▸ **Assignment**: Give every line of the listing word for word, beginning at the first and including the line with "IC201: NOT 74LS04" as the last.

▸ **Information provided**:
■ ■ ■ ■ ■ ■ ■
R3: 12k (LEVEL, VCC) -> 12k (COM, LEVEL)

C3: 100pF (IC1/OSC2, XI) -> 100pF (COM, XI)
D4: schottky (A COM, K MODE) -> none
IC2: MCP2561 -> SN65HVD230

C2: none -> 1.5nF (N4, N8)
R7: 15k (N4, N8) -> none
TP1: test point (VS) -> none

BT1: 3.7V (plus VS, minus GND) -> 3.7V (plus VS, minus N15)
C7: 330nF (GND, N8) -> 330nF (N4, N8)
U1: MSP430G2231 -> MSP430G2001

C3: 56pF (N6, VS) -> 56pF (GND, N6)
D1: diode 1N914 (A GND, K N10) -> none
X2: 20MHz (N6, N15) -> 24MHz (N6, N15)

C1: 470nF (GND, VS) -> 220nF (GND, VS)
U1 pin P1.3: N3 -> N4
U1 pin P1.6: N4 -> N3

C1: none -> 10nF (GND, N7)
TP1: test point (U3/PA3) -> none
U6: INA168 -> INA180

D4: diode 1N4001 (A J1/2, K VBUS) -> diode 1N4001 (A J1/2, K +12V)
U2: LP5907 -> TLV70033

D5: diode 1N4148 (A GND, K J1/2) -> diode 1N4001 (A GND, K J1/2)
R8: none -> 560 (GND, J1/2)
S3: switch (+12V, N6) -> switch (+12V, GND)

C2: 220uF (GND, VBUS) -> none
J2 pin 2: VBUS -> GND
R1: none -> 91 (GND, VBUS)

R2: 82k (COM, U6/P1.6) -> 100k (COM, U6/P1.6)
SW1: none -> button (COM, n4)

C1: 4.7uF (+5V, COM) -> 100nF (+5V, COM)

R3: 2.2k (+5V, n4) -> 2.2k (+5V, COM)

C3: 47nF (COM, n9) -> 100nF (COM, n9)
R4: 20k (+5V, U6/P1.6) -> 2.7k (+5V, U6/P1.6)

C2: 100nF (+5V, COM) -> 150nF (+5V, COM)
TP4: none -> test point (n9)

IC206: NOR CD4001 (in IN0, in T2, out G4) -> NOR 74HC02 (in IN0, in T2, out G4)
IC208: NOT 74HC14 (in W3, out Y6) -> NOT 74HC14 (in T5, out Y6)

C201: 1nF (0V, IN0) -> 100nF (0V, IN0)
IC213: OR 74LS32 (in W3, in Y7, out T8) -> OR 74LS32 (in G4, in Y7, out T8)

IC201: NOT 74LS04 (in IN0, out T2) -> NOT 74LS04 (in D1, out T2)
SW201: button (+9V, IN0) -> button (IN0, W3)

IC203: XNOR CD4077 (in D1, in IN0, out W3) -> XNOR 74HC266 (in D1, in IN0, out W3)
■ ■ ■ ■ ■ ■ ■
▸ **Task solution**:
R3: 12k (LEVEL, VCC) -> 12k (COM, LEVEL)

C3: 100pF (IC1/OSC2, XI) -> 100pF (COM, XI)
D4: schottky (A COM, K MODE) -> none
IC2: MCP2561 -> SN65HVD230

C2: none -> 1.5nF (N4, N8)
R7: 15k (N4, N8) -> none
TP1: test point (VS) -> none

BT1: 3.7V (plus VS, minus GND) -> 3.7V (plus VS, minus N15)
C7: 330nF (GND, N8) -> 330nF (N4, N8)
U1: MSP430G2231 -> MSP430G2001

C3: 56pF (N6, VS) -> 56pF (GND, N6)
D1: diode 1N914 (A GND, K N10) -> none
X2: 20MHz (N6, N15) -> 24MHz (N6, N15)

C1: 470nF (GND, VS) -> 220nF (GND, VS)
U1 pin P1.3: N3 -> N4
U1 pin P1.6: N4 -> N3

C1: none -> 10nF (GND, N7)
TP1: test point (U3/PA3) -> none
U6: INA168 -> INA180

D4: diode 1N4001 (A J1/2, K VBUS) -> diode 1N4001 (A J1/2, K +12V)
U2: LP5907 -> TLV70033

D5: diode 1N4148 (A GND, K J1/2) -> diode 1N4001 (A GND, K J1/2)
R8: none -> 560 (GND, J1/2)
S3: switch (+12V, N6) -> switch (+12V, GND)

C2: 220uF (GND, VBUS) -> none
J2 pin 2: VBUS -> GND
R1: none -> 91 (GND, VBUS)

R2: 82k (COM, U6/P1.6) -> 100k (COM, U6/P1.6)
SW1: none -> button (COM, n4)

C1: 4.7uF (+5V, COM) -> 100nF (+5V, COM)

R3: 2.2k (+5V, n4) -> 2.2k (+5V, COM)

C3: 47nF (COM, n9) -> 100nF (COM, n9)
R4: 20k (+5V, U6/P1.6) -> 2.7k (+5V, U6/P1.6)

C2: 100nF (+5V, COM) -> 150nF (+5V, COM)
TP4: none -> test point (n9)

IC206: NOR CD4001 (in IN0, in T2, out G4) -> NOR 74HC02 (in IN0, in T2, out G4)
IC208: NOT 74HC14 (in W3, out Y6) -> NOT 74HC14 (in T5, out Y6)

C201: 1nF (0V, IN0) -> 100nF (0V, IN0)
IC213: OR 74LS32 (in W3, in Y7, out T8) -> OR 74LS32 (in G4, in Y7, out T8)

IC201: NOT 74LS04 (in IN0, out T2) -> NOT 74LS04 (in D1, out T2)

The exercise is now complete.